Top of RECORDED INFORMATION

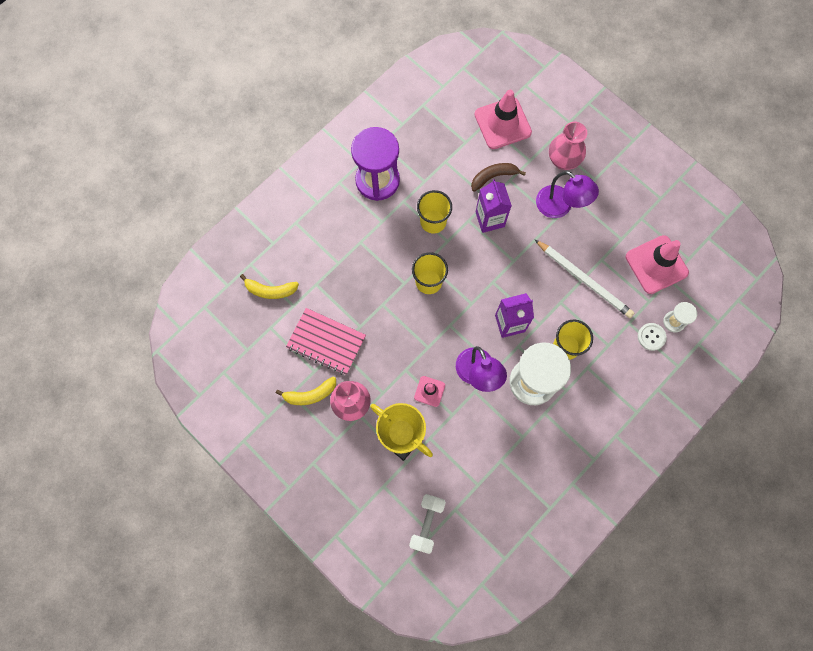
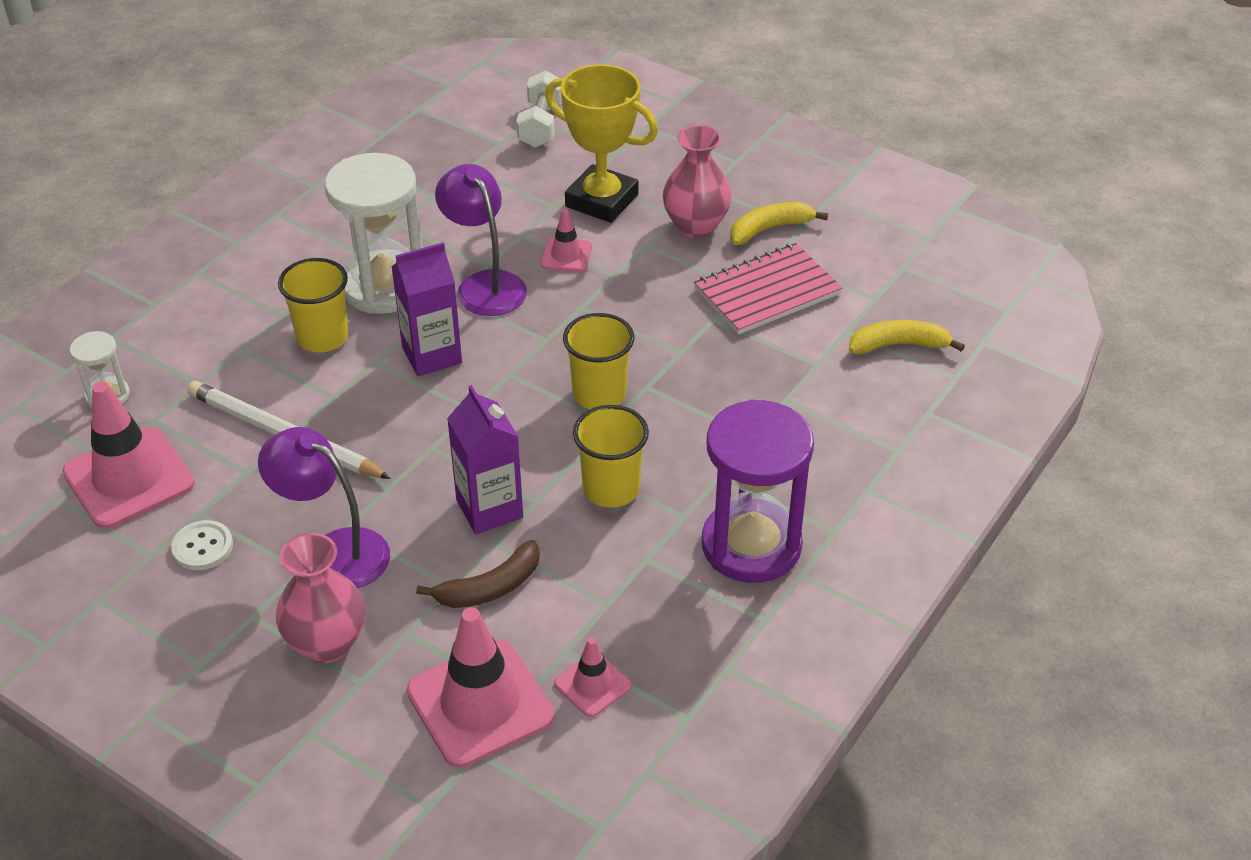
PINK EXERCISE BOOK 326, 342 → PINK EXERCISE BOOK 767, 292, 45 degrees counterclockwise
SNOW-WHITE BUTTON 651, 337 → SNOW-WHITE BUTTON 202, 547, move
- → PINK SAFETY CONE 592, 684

Bottom of RECORDED INFORMATION

## GOAL OF THE EXERCISE
Take the material above and set it down exactly, minus the images.

## PROBLEM SOLUTION
PINK EXERCISE BOOK 326, 342 → PINK EXERCISE BOOK 767, 292, 45 degrees counterclockwise
SNOW-WHITE BUTTON 651, 337 → SNOW-WHITE BUTTON 202, 547, move
- → PINK SAFETY CONE 592, 684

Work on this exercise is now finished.